EXERCISE PROMPT
Below are some records; find each line that carries the word "DGND" and copy it.

==========

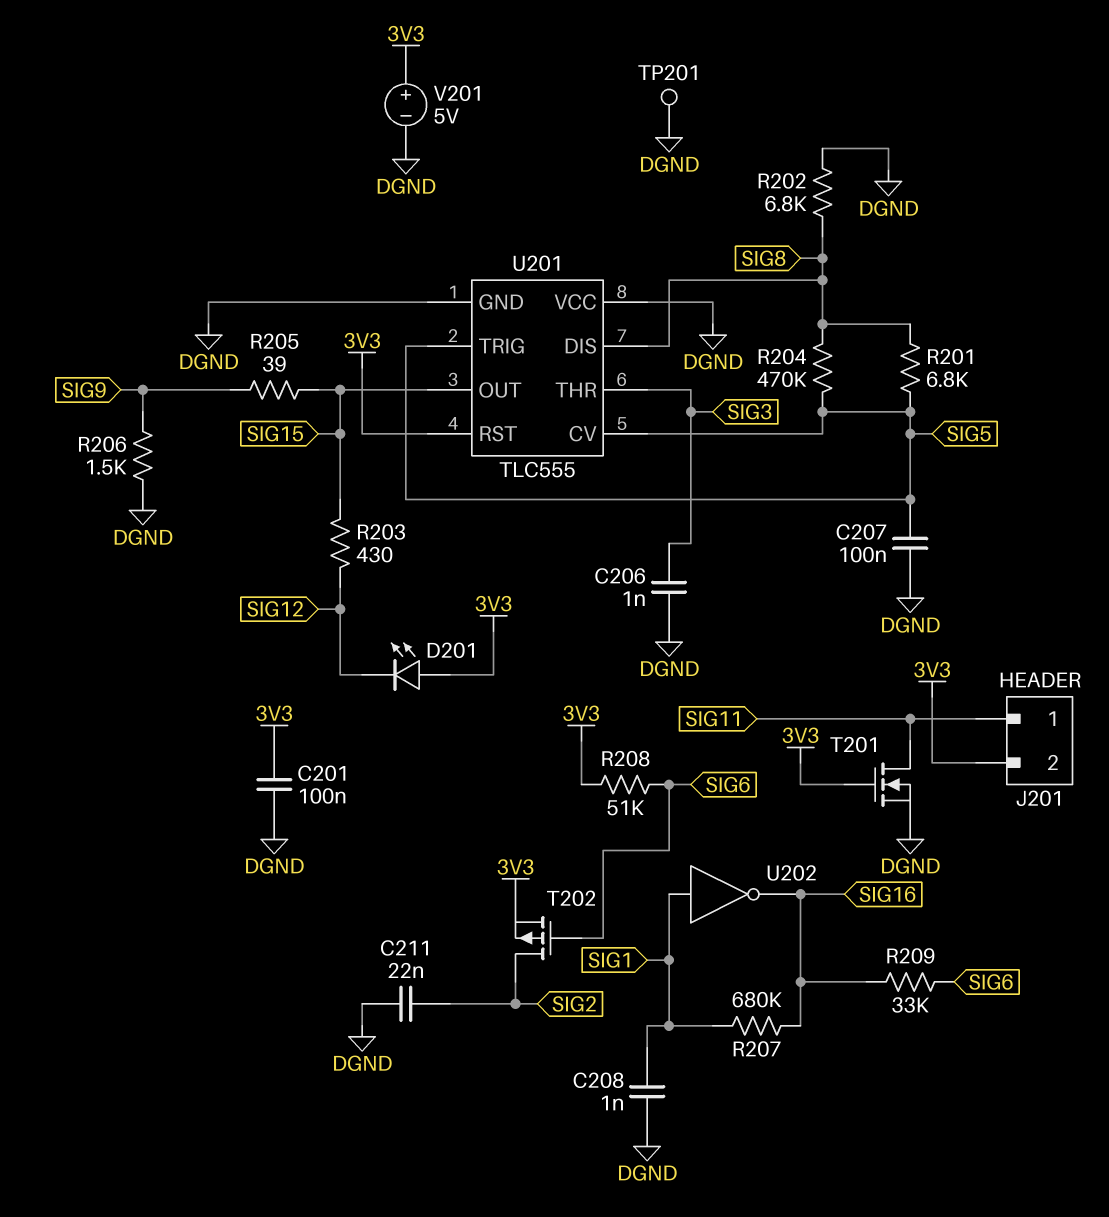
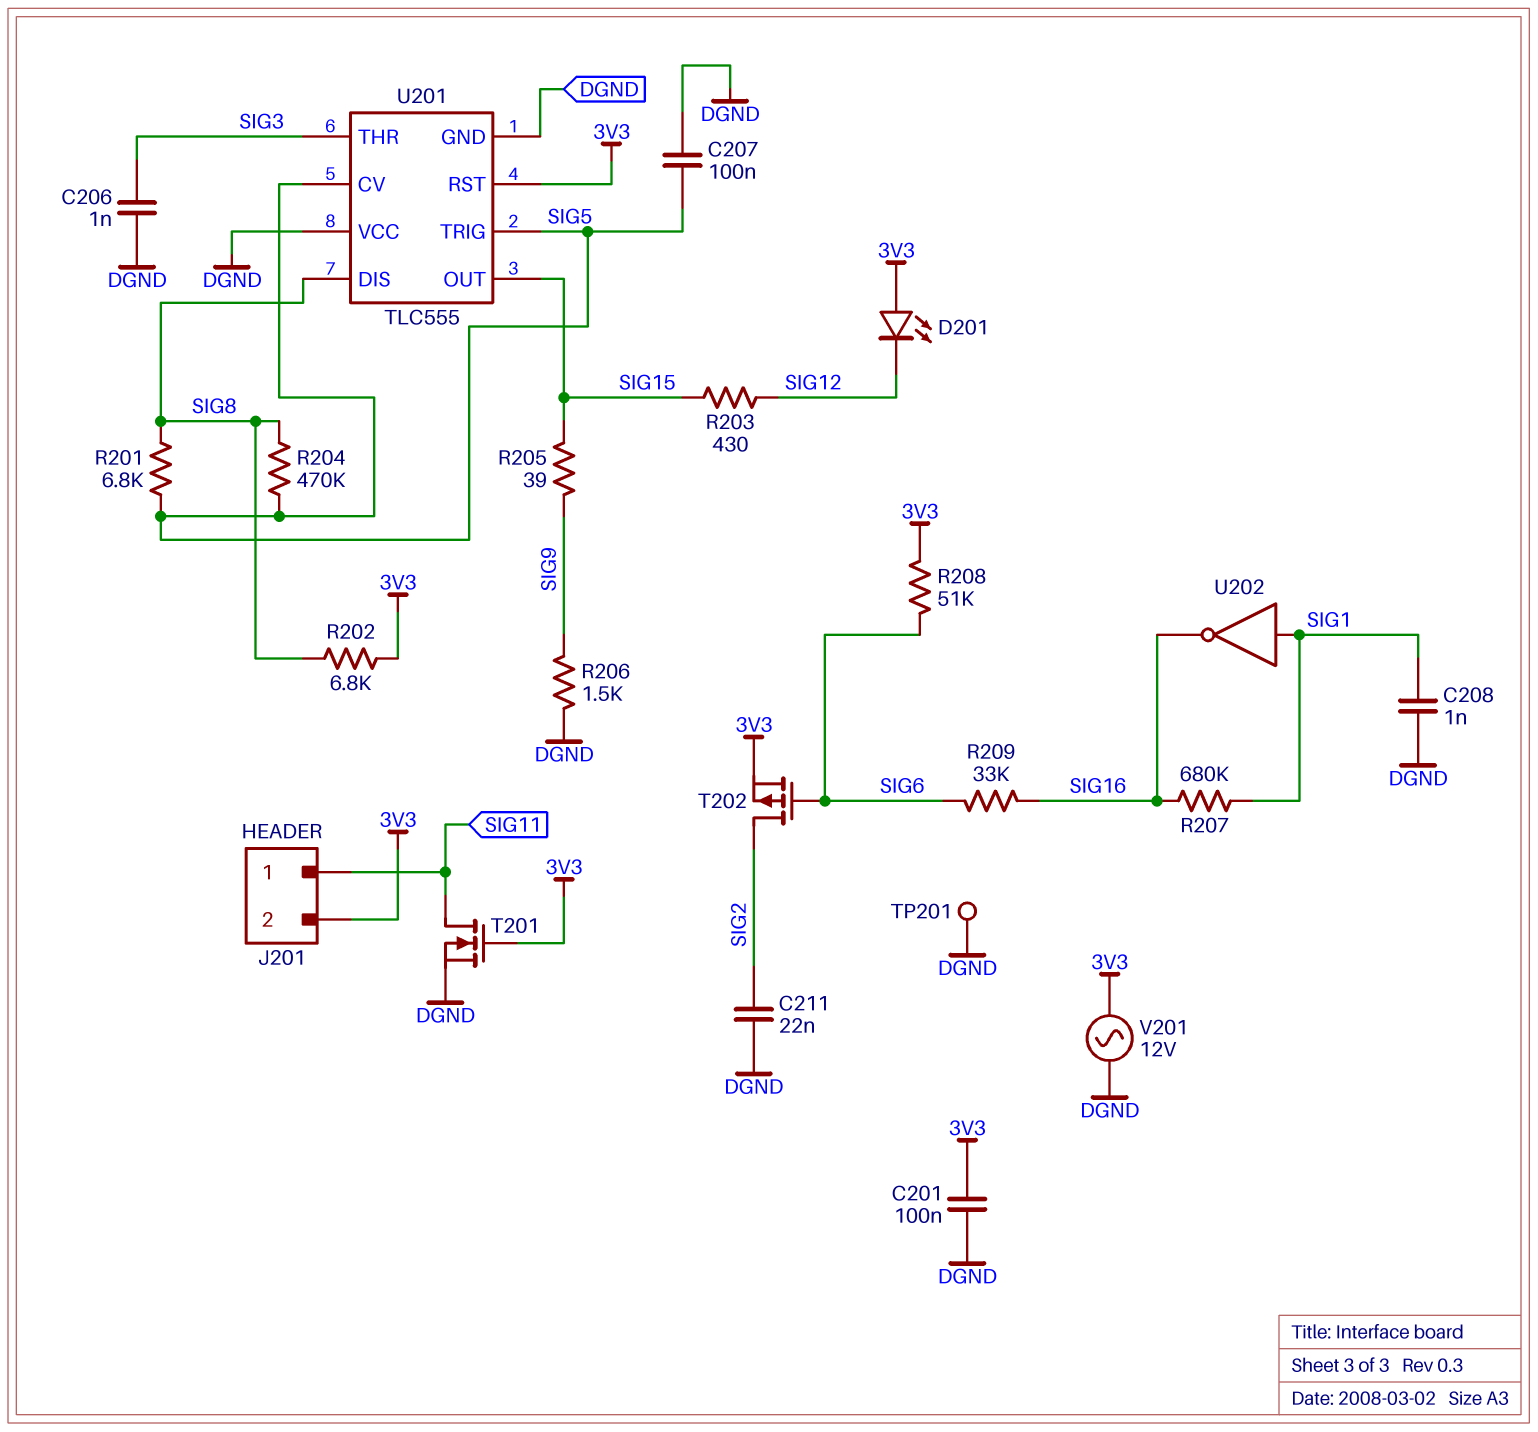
R202: 6.8k (DGND, SIG8) -> 6.8k (3V3, SIG8)
V201: 5V (plus 3V3, minus DGND) -> AC 12V (3V3, DGND)

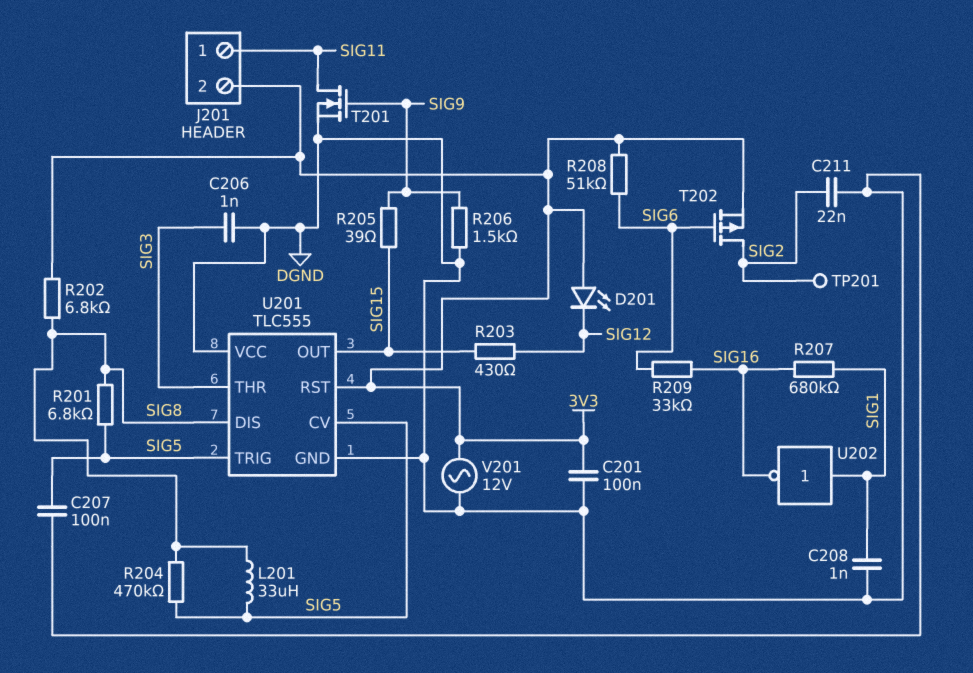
L201: none -> 33uH (SIG5, SIG8)
T201: NMOS (G 3V3, D SIG11, S DGND) -> NMOS (G SIG9, D SIG11, S DGND)
TP201: test point (DGND) -> test point (SIG2)

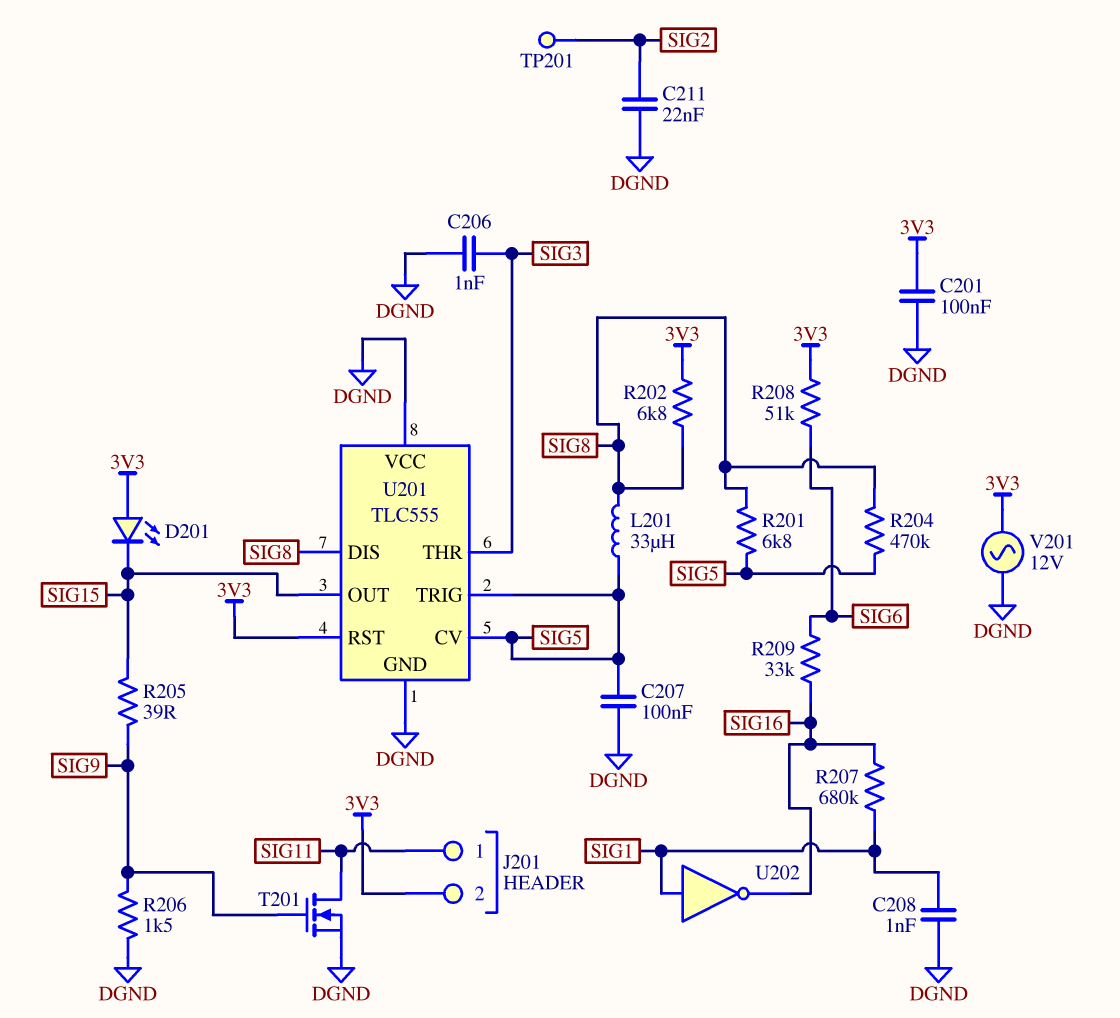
D201: LED (A 3V3, K SIG12) -> LED (A 3V3, K SIG15)
R203: 430 (SIG12, SIG15) -> none
T202: PMOS (G SIG6, D SIG2, S 3V3) -> none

==========

OUTPUT FOR THIS EXERCISE
R202: 6.8k (DGND, SIG8) -> 6.8k (3V3, SIG8)
V201: 5V (plus 3V3, minus DGND) -> AC 12V (3V3, DGND)
T201: NMOS (G 3V3, D SIG11, S DGND) -> NMOS (G SIG9, D SIG11, S DGND)
TP201: test point (DGND) -> test point (SIG2)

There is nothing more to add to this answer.